▶ _RECORDS SUPPLIED_
-*-*-

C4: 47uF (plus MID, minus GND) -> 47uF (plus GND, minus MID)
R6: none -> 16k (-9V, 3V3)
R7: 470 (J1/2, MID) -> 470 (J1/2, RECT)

-*-*-

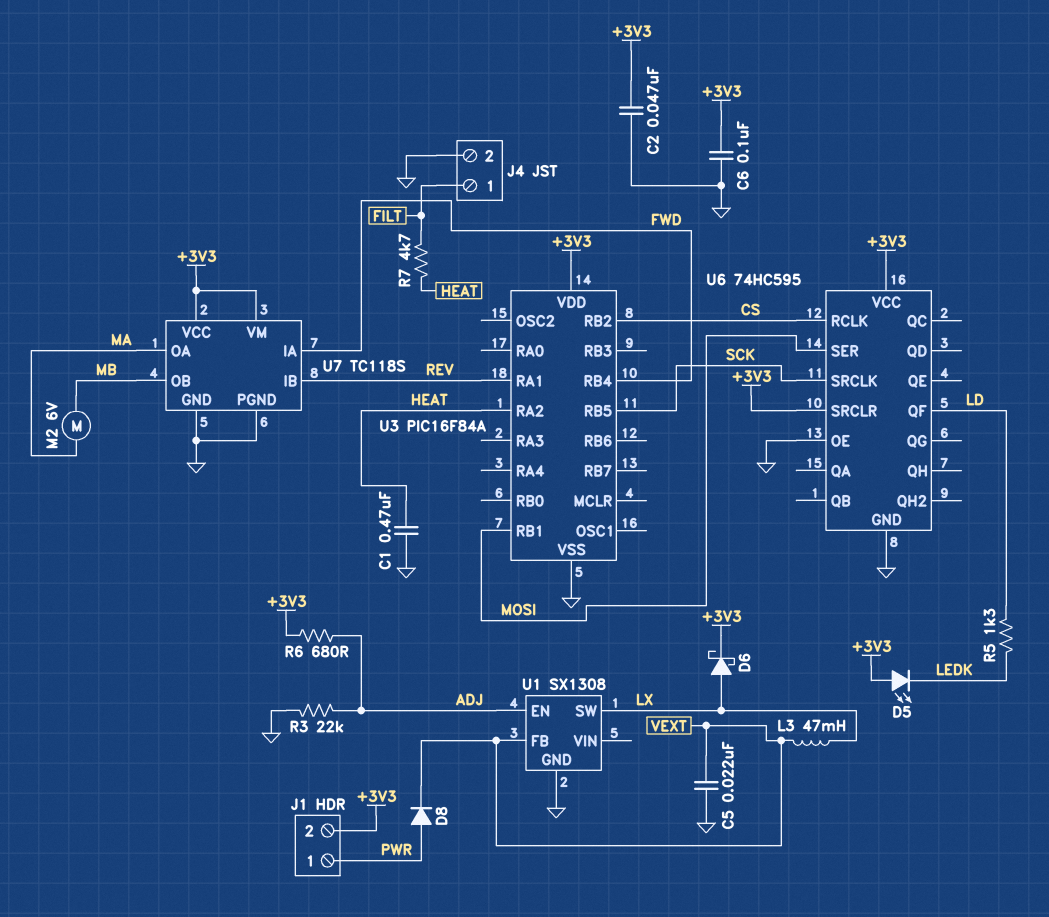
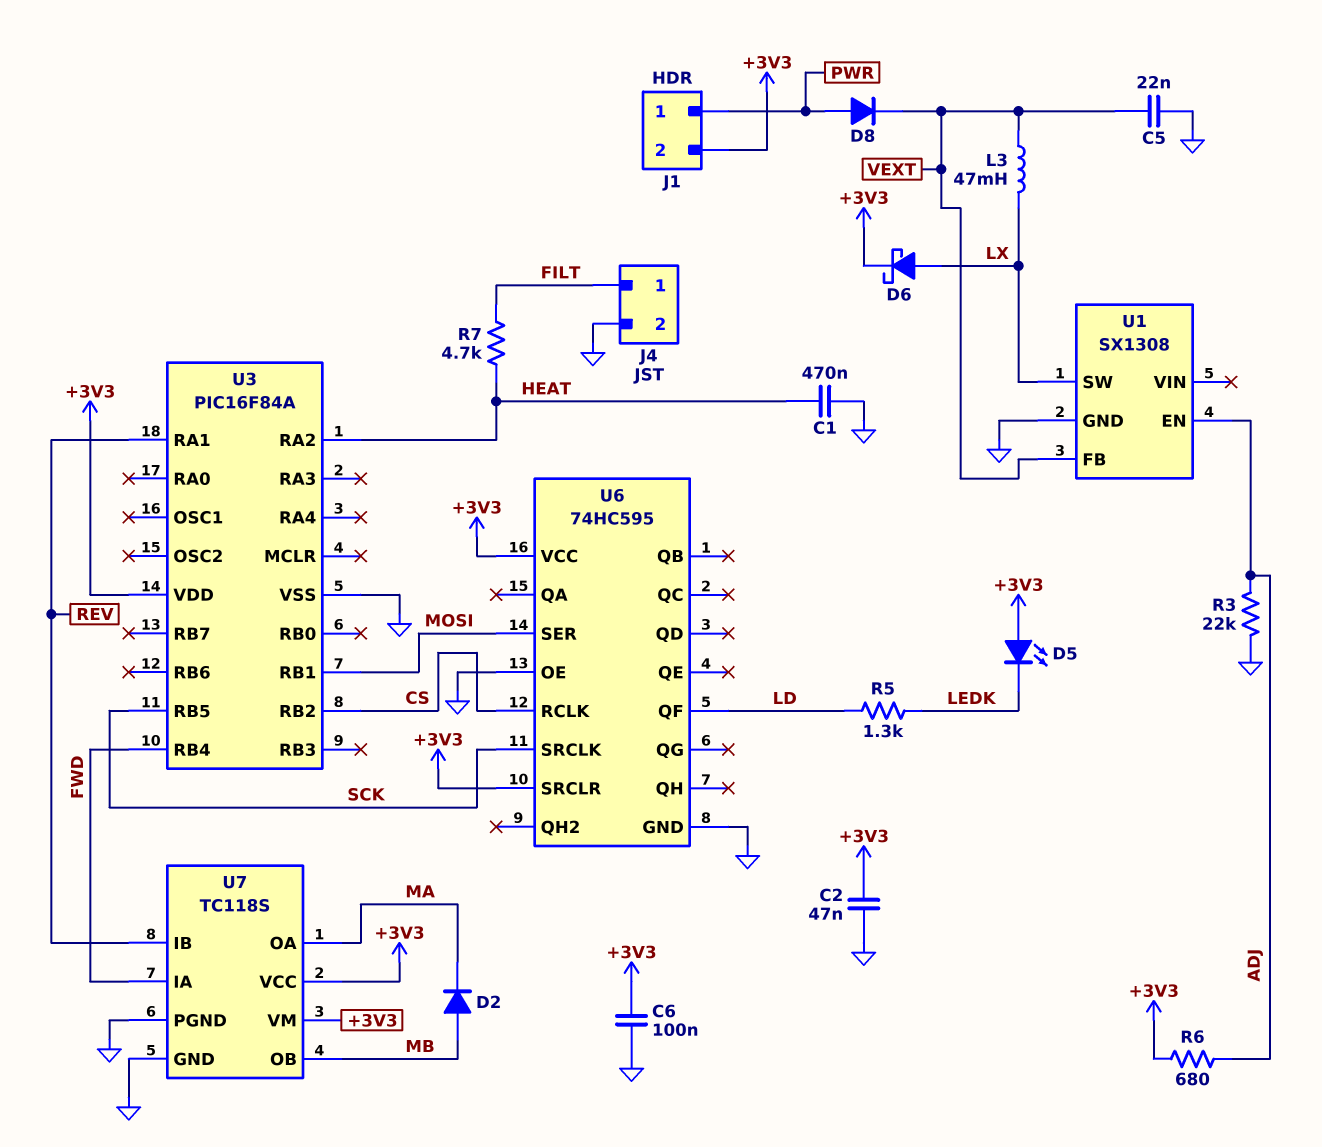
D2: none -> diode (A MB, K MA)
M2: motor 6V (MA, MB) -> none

-*-*-

▶ _WHAT THE TASK REQUIRES_
Determine how many lines in the listing above hold the string "none", then write only the number.

▶ _EXPECTED ANSWER_
3